-- RAW DATA --
------
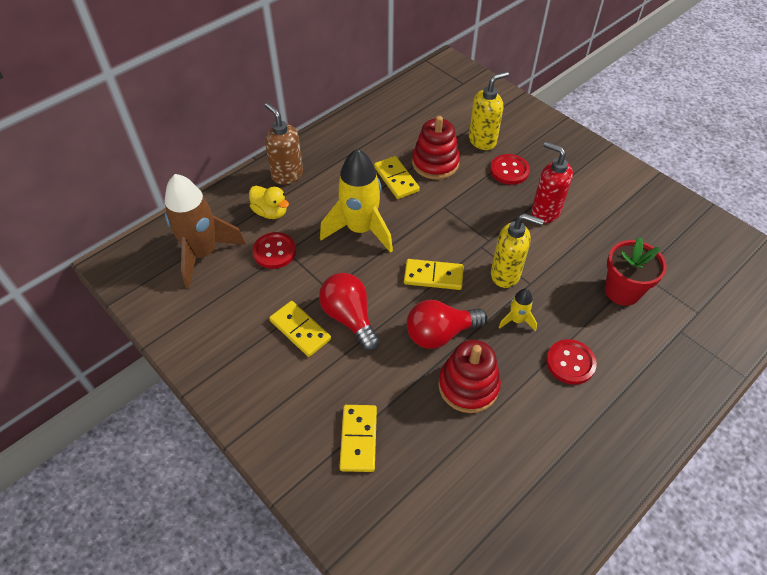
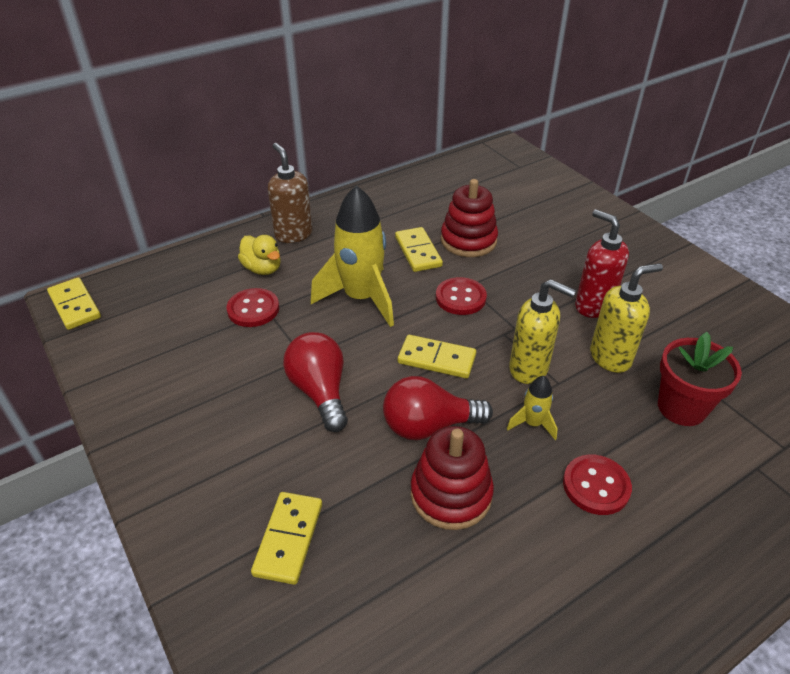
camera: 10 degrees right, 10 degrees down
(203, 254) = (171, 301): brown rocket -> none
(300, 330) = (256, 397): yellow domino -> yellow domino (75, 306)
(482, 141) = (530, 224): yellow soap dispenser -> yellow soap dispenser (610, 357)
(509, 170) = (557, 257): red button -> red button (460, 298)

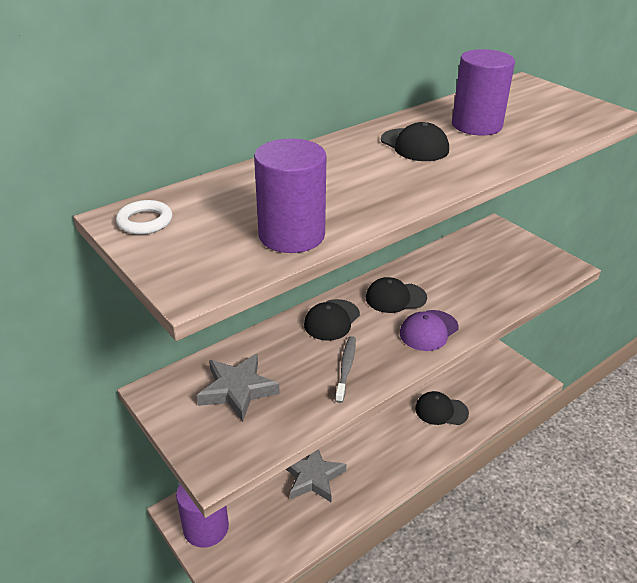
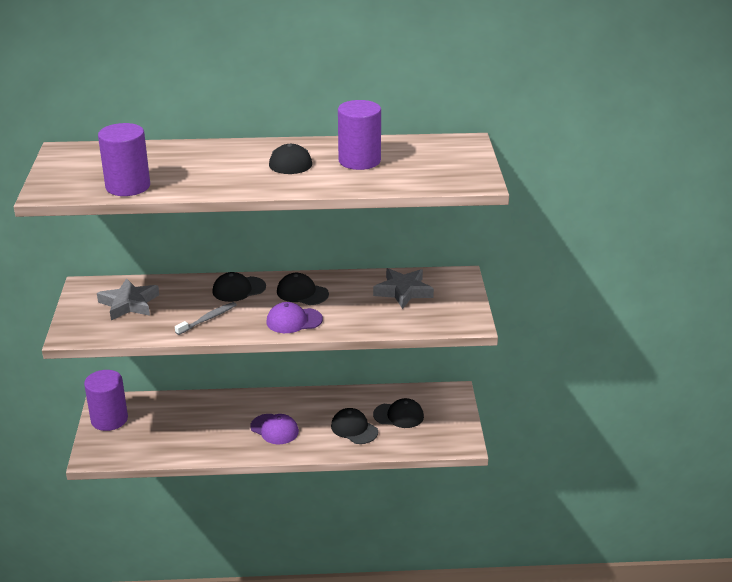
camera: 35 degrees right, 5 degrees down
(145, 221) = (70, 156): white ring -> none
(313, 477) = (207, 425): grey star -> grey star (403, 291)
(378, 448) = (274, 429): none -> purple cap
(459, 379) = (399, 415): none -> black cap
------
-- PROBLEM --
Drop the images and quote the entries word for word.

-- WRITTEN ANSWER --
camera: 10 degrees right, 10 degrees down
(203, 254) = (171, 301): brown rocket -> none
(300, 330) = (256, 397): yellow domino -> yellow domino (75, 306)
(482, 141) = (530, 224): yellow soap dispenser -> yellow soap dispenser (610, 357)
(509, 170) = (557, 257): red button -> red button (460, 298)

camera: 35 degrees right, 5 degrees down
(145, 221) = (70, 156): white ring -> none
(313, 477) = (207, 425): grey star -> grey star (403, 291)
(378, 448) = (274, 429): none -> purple cap
(459, 379) = (399, 415): none -> black cap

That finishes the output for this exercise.